# PROBLEM TO WORK ON
Both the line containing "brown plate [576,513,738,672]" and the line containing "turquoise cup [753,386,821,464]" belong to the span. Output exactly that span from the listing below, and nothing outside it.

# PROVIDED RECORDS
________________________

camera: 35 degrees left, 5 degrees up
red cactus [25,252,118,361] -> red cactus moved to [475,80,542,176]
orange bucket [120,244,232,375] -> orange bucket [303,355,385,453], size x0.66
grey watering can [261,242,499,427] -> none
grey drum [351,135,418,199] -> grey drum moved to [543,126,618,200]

________________________

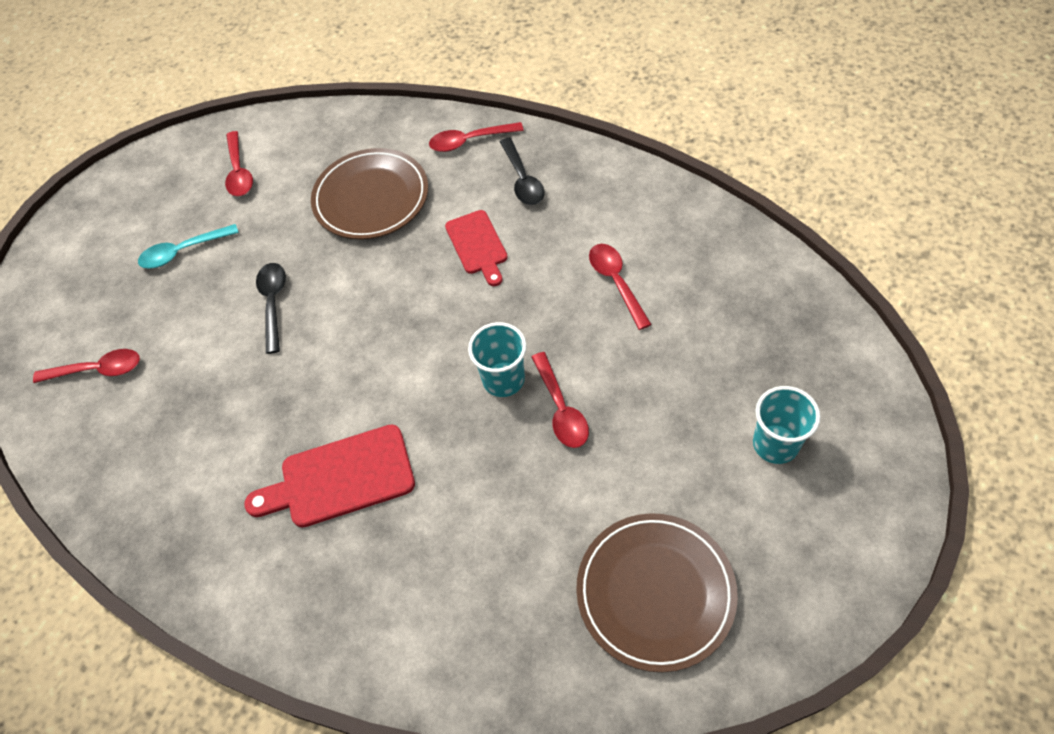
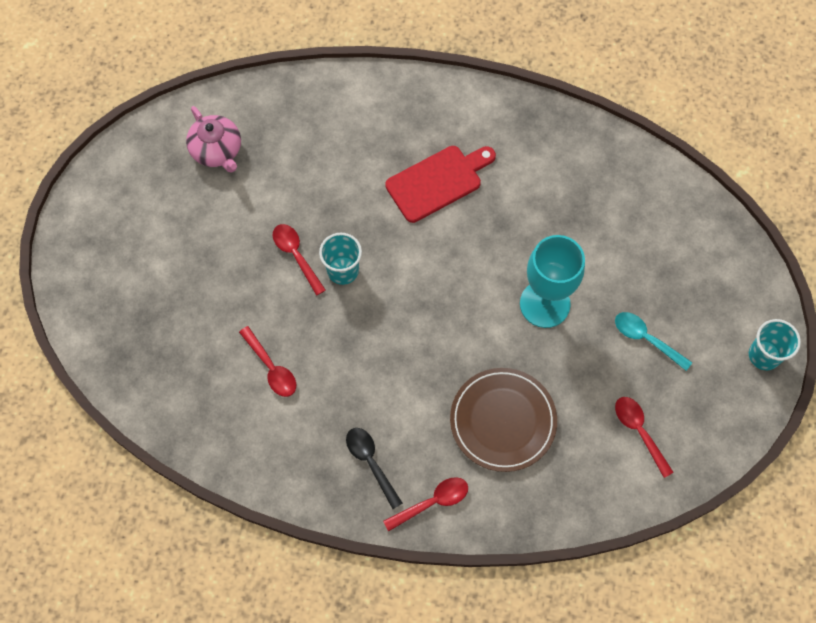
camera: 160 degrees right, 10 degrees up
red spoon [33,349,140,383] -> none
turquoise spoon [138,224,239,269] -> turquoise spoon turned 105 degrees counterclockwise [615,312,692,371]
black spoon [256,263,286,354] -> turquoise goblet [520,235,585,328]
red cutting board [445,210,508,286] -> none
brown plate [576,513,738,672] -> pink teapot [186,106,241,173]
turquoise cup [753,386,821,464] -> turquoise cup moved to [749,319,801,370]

________________________

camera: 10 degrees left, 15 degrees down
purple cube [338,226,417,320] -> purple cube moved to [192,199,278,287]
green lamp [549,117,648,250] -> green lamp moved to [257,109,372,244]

________________________

# EXERCISE RESULT
brown plate [576,513,738,672] -> pink teapot [186,106,241,173]
turquoise cup [753,386,821,464] -> turquoise cup moved to [749,319,801,370]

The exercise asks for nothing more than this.